▶ Scene comparison data
◆ ◆ ◆

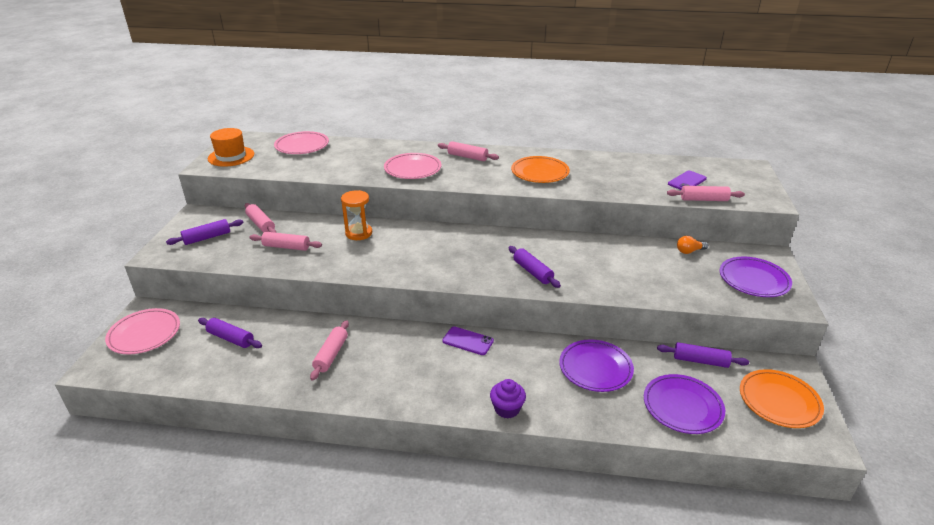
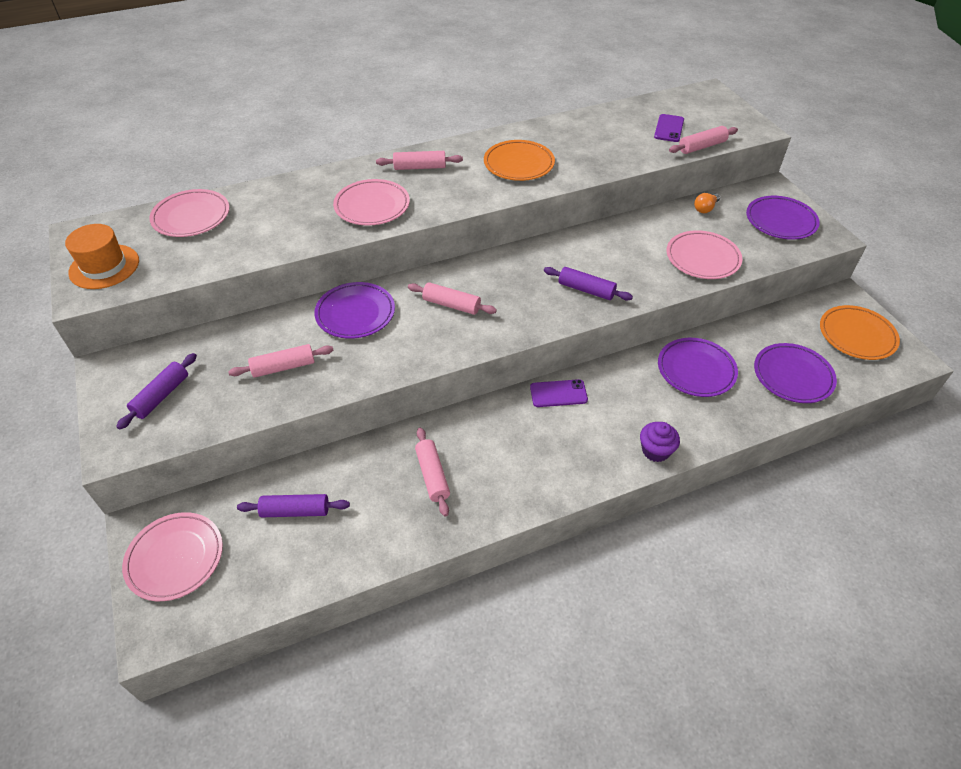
camera: 30 degrees left, 15 degrees up
(261, 224) = (217, 348): pink rolling pin -> pink rolling pin (451, 305)
(359, 233) = (355, 313): orange hourglass -> purple plate
(652, 283) = (702, 258): none -> pink plate
(700, 361) = (772, 322): purple rolling pin -> none

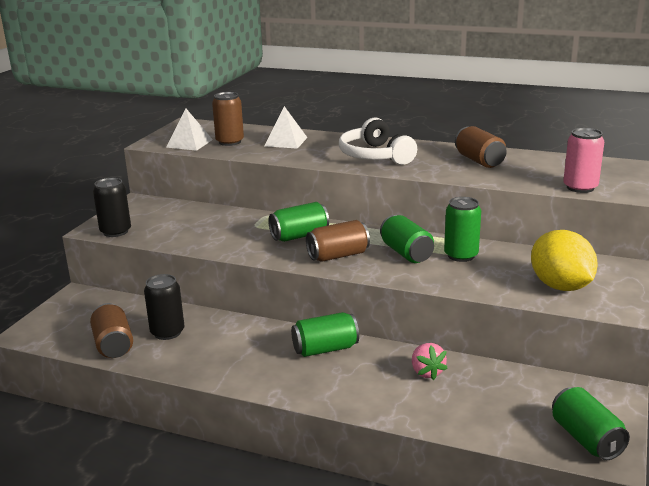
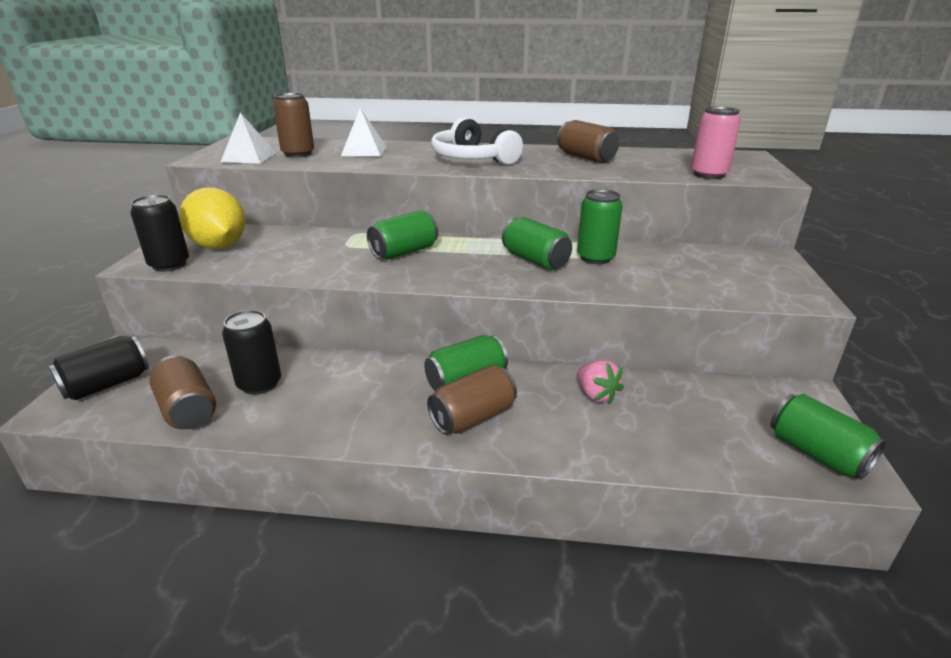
camera: 15 degrees left, 5 degrees up
(61, 320) = (107, 384): none -> black can
(338, 256) = (459, 269): brown can -> brown can (473, 417)
(560, 286) = (721, 280): yellow lemon -> yellow lemon (219, 246)

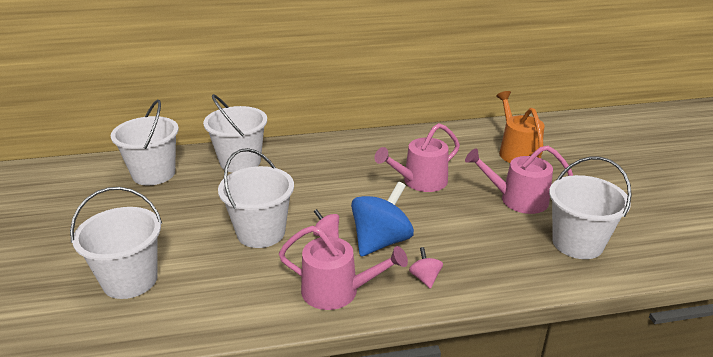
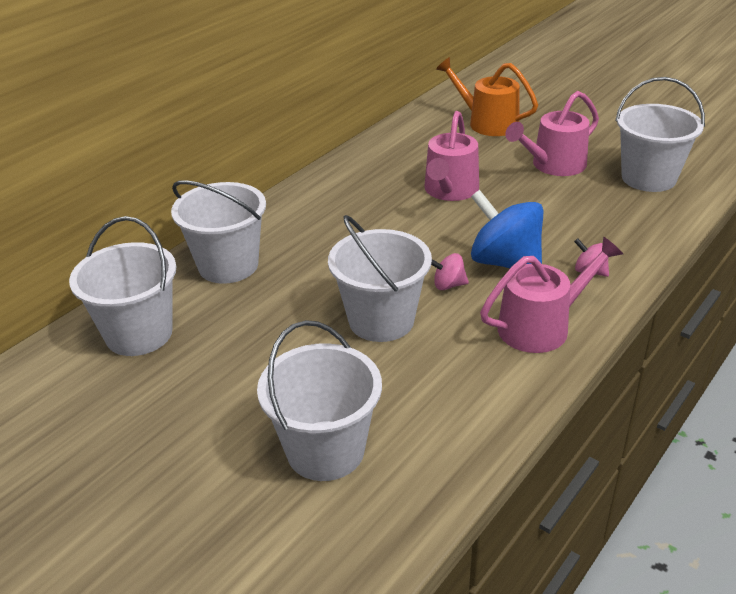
camera: 40 degrees left, 5 degrees up
(381, 241) = (505, 262): blue spinning top -> blue spinning top turned 45 degrees counterclockwise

◆ ◆ ◆

▶ WHAT NEEDS TO BE DONE
Without the pictures, give every line of the data again, exactly as written.

▶ OUTPUT
camera: 30 degrees left, 15 degrees up
(261, 224) = (217, 348): pink rolling pin -> pink rolling pin (451, 305)
(359, 233) = (355, 313): orange hourglass -> purple plate
(652, 283) = (702, 258): none -> pink plate
(700, 361) = (772, 322): purple rolling pin -> none

camera: 15 degrees left, 5 degrees up
(61, 320) = (107, 384): none -> black can
(338, 256) = (459, 269): brown can -> brown can (473, 417)
(560, 286) = (721, 280): yellow lemon -> yellow lemon (219, 246)

camera: 40 degrees left, 5 degrees up
(381, 241) = (505, 262): blue spinning top -> blue spinning top turned 45 degrees counterclockwise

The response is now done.